What is expected: Find every line in the rows below that contains the string "clef", and copy each of those lines. Treat uppercase and lowercase letters as different.

··· Listed records

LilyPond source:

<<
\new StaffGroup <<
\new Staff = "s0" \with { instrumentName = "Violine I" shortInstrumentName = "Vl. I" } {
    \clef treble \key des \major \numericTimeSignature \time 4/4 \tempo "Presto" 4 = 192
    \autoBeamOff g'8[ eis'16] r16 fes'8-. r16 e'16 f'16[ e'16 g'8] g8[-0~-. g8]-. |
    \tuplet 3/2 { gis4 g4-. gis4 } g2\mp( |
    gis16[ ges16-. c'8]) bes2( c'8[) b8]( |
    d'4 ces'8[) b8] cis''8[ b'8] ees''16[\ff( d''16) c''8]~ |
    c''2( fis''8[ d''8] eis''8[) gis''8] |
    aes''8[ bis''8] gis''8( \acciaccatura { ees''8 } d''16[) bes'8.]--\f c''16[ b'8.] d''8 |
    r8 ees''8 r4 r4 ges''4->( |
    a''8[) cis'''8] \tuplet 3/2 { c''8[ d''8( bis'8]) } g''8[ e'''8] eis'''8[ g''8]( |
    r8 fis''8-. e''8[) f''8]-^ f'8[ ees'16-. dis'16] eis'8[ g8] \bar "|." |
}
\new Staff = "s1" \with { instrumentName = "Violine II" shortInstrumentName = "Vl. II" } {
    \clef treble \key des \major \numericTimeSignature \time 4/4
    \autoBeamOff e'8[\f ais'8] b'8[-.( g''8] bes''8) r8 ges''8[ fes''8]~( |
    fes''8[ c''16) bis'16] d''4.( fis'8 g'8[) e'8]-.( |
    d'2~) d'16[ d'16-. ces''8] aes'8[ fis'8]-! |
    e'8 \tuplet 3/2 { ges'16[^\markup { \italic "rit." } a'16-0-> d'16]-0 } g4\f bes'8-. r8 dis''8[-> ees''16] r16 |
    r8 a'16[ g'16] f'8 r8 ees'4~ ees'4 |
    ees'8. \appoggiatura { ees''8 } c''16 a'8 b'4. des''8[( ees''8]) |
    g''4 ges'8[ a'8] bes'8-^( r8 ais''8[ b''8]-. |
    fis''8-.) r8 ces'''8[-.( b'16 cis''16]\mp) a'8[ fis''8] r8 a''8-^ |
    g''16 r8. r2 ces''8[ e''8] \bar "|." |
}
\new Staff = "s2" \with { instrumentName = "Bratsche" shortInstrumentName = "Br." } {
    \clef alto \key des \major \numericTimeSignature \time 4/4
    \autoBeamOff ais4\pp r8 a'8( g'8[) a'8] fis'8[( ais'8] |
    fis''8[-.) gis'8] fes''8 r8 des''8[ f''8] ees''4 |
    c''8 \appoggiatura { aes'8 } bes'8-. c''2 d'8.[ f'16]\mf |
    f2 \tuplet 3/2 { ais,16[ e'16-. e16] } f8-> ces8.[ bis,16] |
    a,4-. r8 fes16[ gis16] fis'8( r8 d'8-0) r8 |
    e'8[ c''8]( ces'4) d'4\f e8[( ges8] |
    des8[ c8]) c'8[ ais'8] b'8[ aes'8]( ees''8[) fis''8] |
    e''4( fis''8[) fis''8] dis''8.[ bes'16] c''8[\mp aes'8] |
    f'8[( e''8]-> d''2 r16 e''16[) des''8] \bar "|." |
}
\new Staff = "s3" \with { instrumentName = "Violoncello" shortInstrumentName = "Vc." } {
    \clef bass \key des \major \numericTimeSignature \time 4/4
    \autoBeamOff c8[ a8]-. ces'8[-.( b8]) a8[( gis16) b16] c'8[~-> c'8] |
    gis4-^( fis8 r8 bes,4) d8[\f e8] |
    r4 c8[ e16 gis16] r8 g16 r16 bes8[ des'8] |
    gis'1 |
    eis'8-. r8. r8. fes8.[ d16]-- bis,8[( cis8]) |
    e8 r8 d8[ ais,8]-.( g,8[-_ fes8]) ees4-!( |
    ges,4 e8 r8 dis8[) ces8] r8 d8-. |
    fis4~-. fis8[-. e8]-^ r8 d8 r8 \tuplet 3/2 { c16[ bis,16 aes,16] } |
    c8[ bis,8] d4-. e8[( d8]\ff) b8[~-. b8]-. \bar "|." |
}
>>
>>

······

Solution to this task:
    \clef treble \key des \major \numericTimeSignature \time 4/4 \tempo "Presto" 4 = 192
    \clef treble \key des \major \numericTimeSignature \time 4/4
    \clef alto \key des \major \numericTimeSignature \time 4/4
    \clef bass \key des \major \numericTimeSignature \time 4/4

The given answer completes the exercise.